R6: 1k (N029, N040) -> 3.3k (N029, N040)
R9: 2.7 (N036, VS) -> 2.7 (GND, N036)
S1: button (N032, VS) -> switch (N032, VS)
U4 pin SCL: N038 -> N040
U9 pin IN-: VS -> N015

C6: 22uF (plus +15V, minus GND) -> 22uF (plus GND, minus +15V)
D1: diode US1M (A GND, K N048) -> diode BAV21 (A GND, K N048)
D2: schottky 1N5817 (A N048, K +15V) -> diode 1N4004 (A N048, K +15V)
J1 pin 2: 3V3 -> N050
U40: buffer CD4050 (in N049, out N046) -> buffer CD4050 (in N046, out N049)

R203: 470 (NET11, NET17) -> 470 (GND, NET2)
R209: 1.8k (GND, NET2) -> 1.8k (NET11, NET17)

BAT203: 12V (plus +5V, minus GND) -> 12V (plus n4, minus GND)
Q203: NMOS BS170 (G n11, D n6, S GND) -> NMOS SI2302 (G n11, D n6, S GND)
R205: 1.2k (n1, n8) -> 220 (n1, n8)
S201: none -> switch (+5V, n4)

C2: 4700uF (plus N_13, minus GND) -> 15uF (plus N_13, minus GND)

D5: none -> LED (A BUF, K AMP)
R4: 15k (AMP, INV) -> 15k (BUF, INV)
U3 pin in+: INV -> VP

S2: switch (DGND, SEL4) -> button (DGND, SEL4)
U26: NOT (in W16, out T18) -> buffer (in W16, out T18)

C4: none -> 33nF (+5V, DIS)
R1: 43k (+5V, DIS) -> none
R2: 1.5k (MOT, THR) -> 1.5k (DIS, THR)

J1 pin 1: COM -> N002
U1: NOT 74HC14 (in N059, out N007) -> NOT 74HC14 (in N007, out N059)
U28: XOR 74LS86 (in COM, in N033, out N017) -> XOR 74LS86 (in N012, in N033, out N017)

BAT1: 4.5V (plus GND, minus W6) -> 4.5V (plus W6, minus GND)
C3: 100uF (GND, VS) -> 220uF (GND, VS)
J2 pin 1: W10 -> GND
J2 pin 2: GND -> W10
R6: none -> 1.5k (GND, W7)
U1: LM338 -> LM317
::::::::
Nothing in the data should be altered; please repeat it exactly.

R6: 1k (N029, N040) -> 3.3k (N029, N040)
R9: 2.7 (N036, VS) -> 2.7 (GND, N036)
S1: button (N032, VS) -> switch (N032, VS)
U4 pin SCL: N038 -> N040
U9 pin IN-: VS -> N015

C6: 22uF (plus +15V, minus GND) -> 22uF (plus GND, minus +15V)
D1: diode US1M (A GND, K N048) -> diode BAV21 (A GND, K N048)
D2: schottky 1N5817 (A N048, K +15V) -> diode 1N4004 (A N048, K +15V)
J1 pin 2: 3V3 -> N050
U40: buffer CD4050 (in N049, out N046) -> buffer CD4050 (in N046, out N049)

R203: 470 (NET11, NET17) -> 470 (GND, NET2)
R209: 1.8k (GND, NET2) -> 1.8k (NET11, NET17)

BAT203: 12V (plus +5V, minus GND) -> 12V (plus n4, minus GND)
Q203: NMOS BS170 (G n11, D n6, S GND) -> NMOS SI2302 (G n11, D n6, S GND)
R205: 1.2k (n1, n8) -> 220 (n1, n8)
S201: none -> switch (+5V, n4)

C2: 4700uF (plus N_13, minus GND) -> 15uF (plus N_13, minus GND)

D5: none -> LED (A BUF, K AMP)
R4: 15k (AMP, INV) -> 15k (BUF, INV)
U3 pin in+: INV -> VP

S2: switch (DGND, SEL4) -> button (DGND, SEL4)
U26: NOT (in W16, out T18) -> buffer (in W16, out T18)

C4: none -> 33nF (+5V, DIS)
R1: 43k (+5V, DIS) -> none
R2: 1.5k (MOT, THR) -> 1.5k (DIS, THR)

J1 pin 1: COM -> N002
U1: NOT 74HC14 (in N059, out N007) -> NOT 74HC14 (in N007, out N059)
U28: XOR 74LS86 (in COM, in N033, out N017) -> XOR 74LS86 (in N012, in N033, out N017)

BAT1: 4.5V (plus GND, minus W6) -> 4.5V (plus W6, minus GND)
C3: 100uF (GND, VS) -> 220uF (GND, VS)
J2 pin 1: W10 -> GND
J2 pin 2: GND -> W10
R6: none -> 1.5k (GND, W7)
U1: LM338 -> LM317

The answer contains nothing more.